▸ **GIVEN DATA**:
○ ○ ○ ○ ○ ○ ○

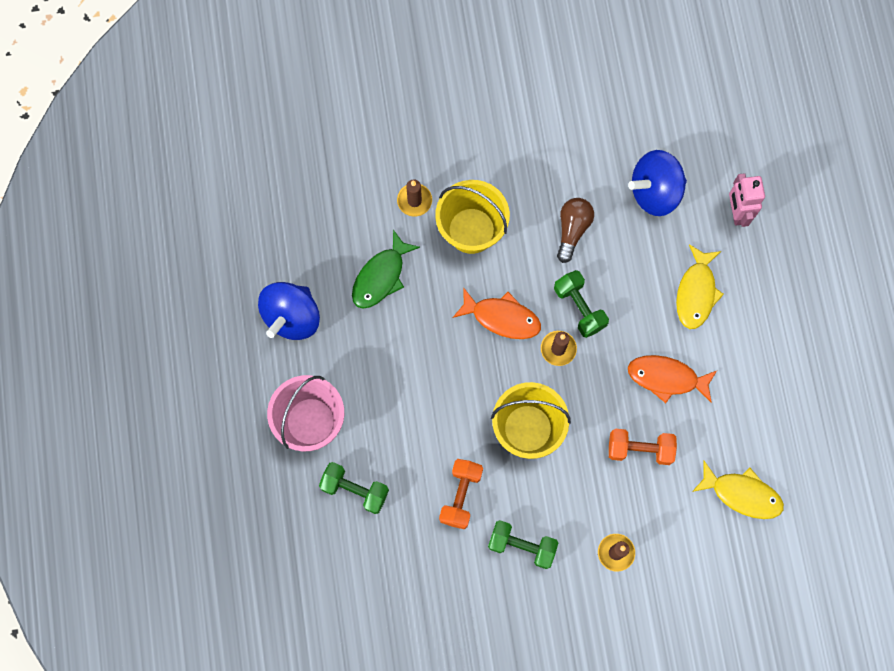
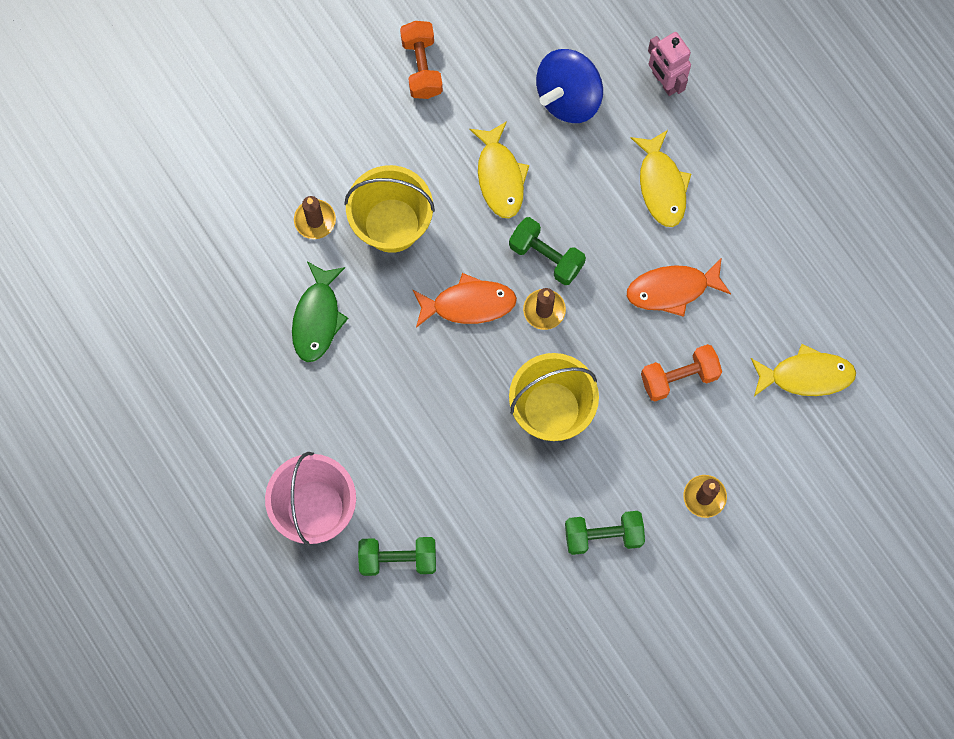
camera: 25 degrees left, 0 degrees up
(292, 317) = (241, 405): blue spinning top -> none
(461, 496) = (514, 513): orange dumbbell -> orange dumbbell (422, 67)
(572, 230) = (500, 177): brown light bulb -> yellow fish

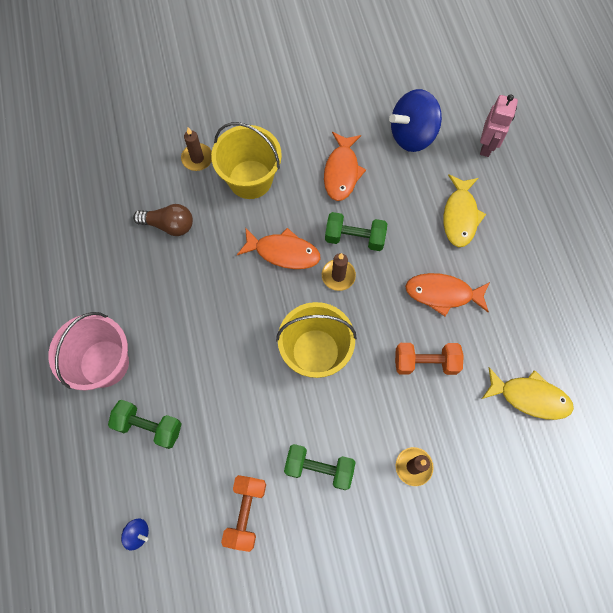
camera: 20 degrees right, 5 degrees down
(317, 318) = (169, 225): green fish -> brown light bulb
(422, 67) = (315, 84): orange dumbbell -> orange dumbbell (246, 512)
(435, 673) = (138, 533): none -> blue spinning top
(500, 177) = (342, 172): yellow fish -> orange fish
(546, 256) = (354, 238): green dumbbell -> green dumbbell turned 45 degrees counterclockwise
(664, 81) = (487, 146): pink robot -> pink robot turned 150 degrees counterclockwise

○ ○ ○ ○ ○ ○ ○

▸ **REQUIRED WORK**: All lines from the beginning of the material through the line that holds "(435, 673) = (138, 533): none", both included, should be returned exactly; please omit any pictures and add no other lines.

▸ **RESPONSE TO THE TASK**:
camera: 25 degrees left, 0 degrees up
(292, 317) = (241, 405): blue spinning top -> none
(461, 496) = (514, 513): orange dumbbell -> orange dumbbell (422, 67)
(572, 230) = (500, 177): brown light bulb -> yellow fish

camera: 20 degrees right, 5 degrees down
(317, 318) = (169, 225): green fish -> brown light bulb
(422, 67) = (315, 84): orange dumbbell -> orange dumbbell (246, 512)
(435, 673) = (138, 533): none -> blue spinning top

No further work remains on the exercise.